Throughout the entries below, report every line where "schottky" is found.

» **Stored entries**:
>>>>>
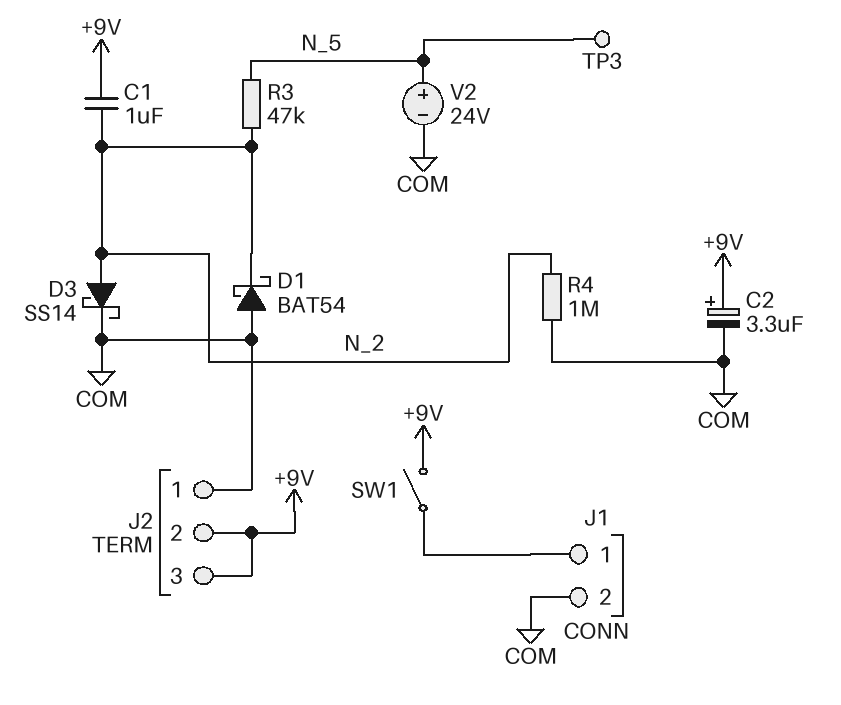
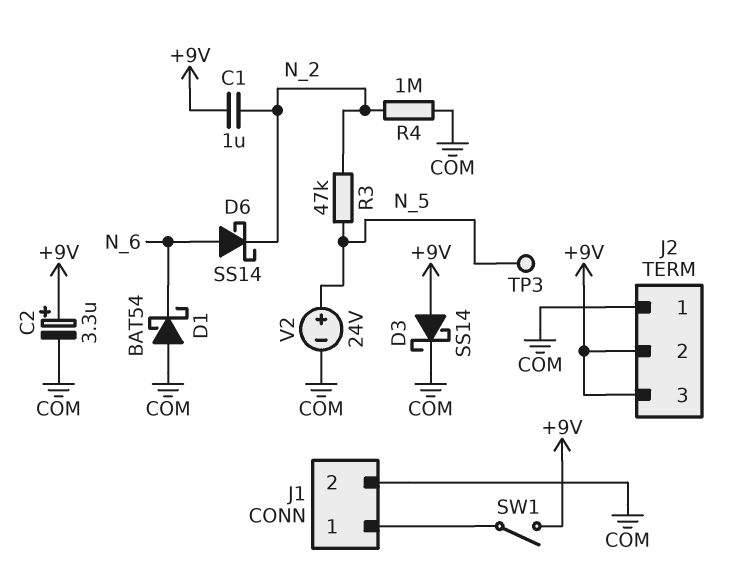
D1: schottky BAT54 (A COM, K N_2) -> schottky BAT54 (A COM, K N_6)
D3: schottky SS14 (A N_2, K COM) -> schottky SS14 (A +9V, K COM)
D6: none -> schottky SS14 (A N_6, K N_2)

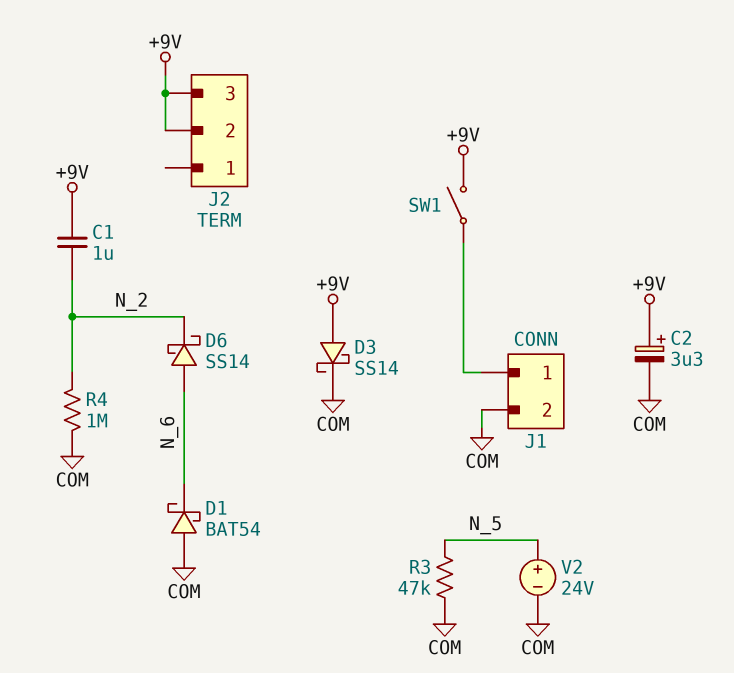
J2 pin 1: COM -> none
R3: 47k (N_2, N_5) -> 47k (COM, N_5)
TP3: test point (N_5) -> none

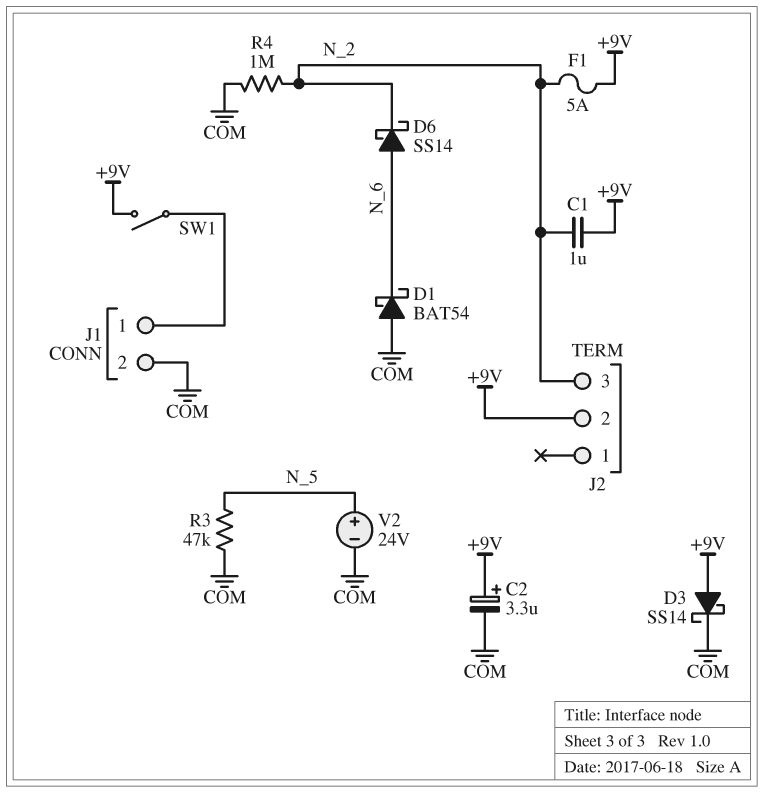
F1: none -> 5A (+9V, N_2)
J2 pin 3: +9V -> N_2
<<<<<
>>>>>
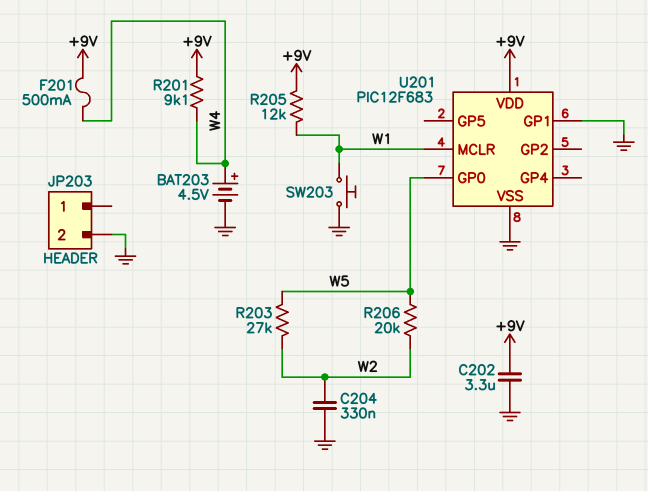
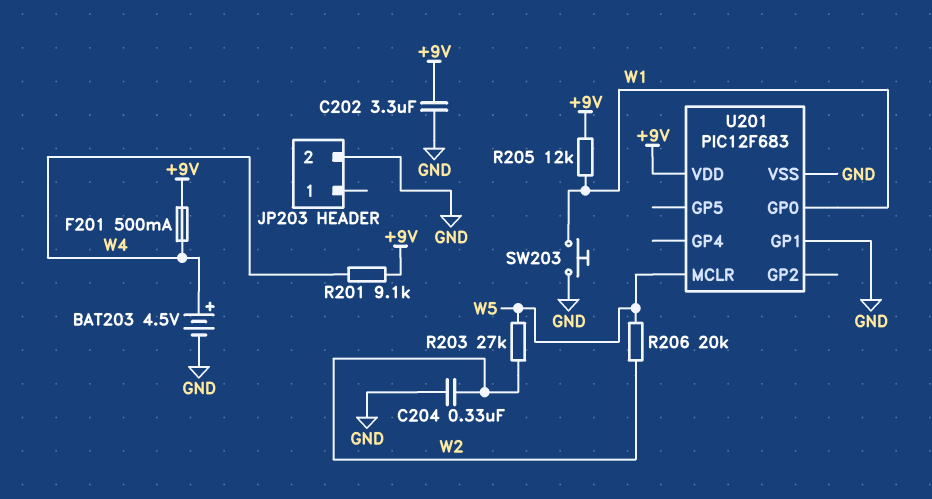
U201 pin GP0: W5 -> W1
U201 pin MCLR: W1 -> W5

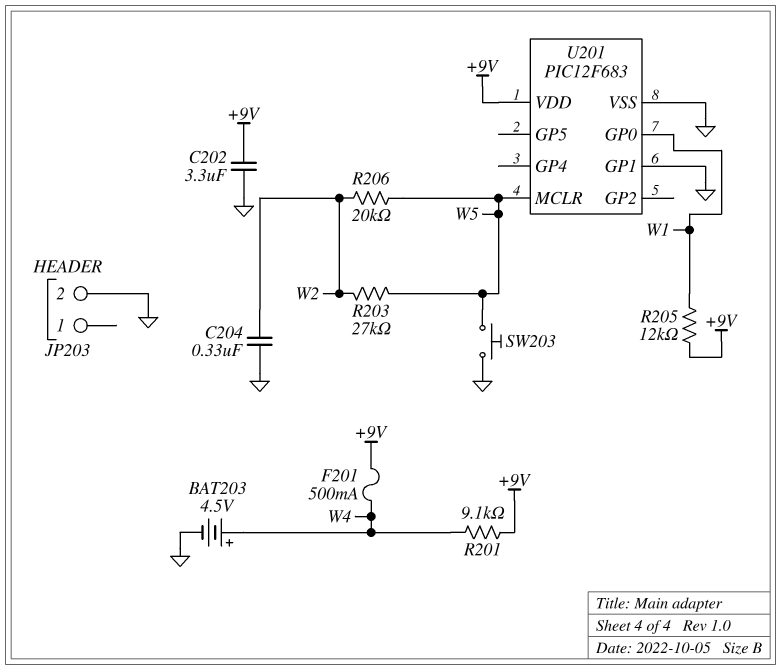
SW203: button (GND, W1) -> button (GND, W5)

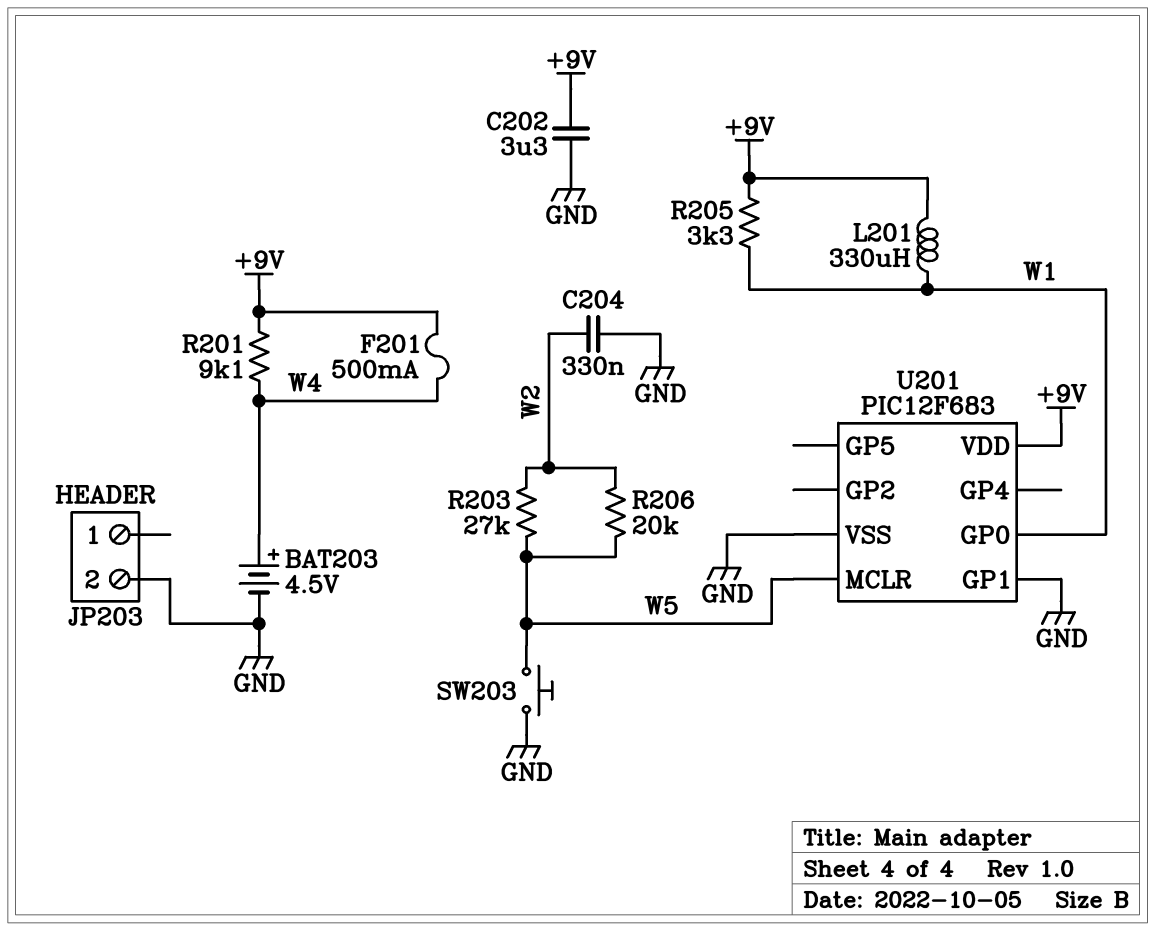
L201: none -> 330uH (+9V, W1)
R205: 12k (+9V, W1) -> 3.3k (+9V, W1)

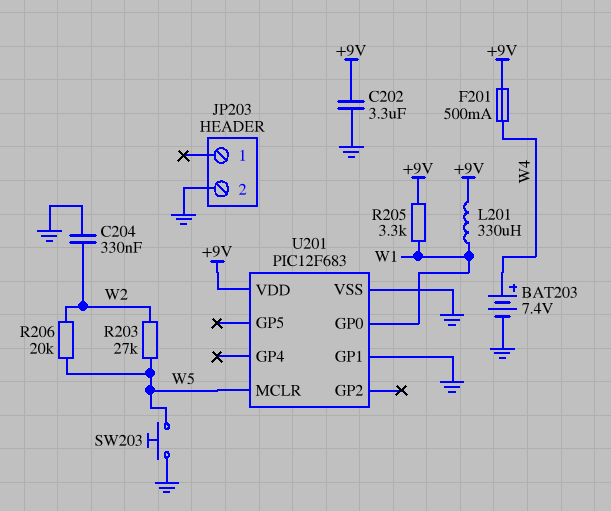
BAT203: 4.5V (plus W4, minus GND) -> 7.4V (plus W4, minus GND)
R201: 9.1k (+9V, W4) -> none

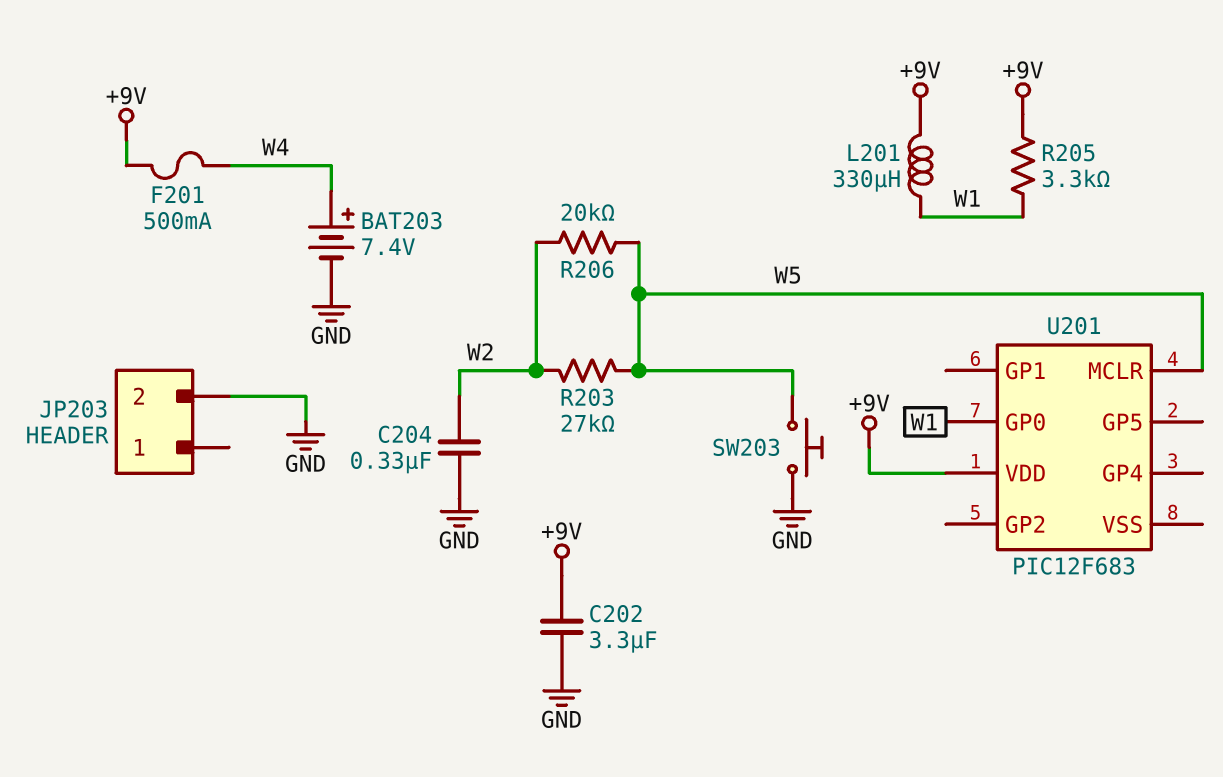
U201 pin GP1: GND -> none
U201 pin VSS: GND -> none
<<<<<
» **SOLUTION TO THIS TASK**:
D1: schottky BAT54 (A COM, K N_2) -> schottky BAT54 (A COM, K N_6)
D3: schottky SS14 (A N_2, K COM) -> schottky SS14 (A +9V, K COM)
D6: none -> schottky SS14 (A N_6, K N_2)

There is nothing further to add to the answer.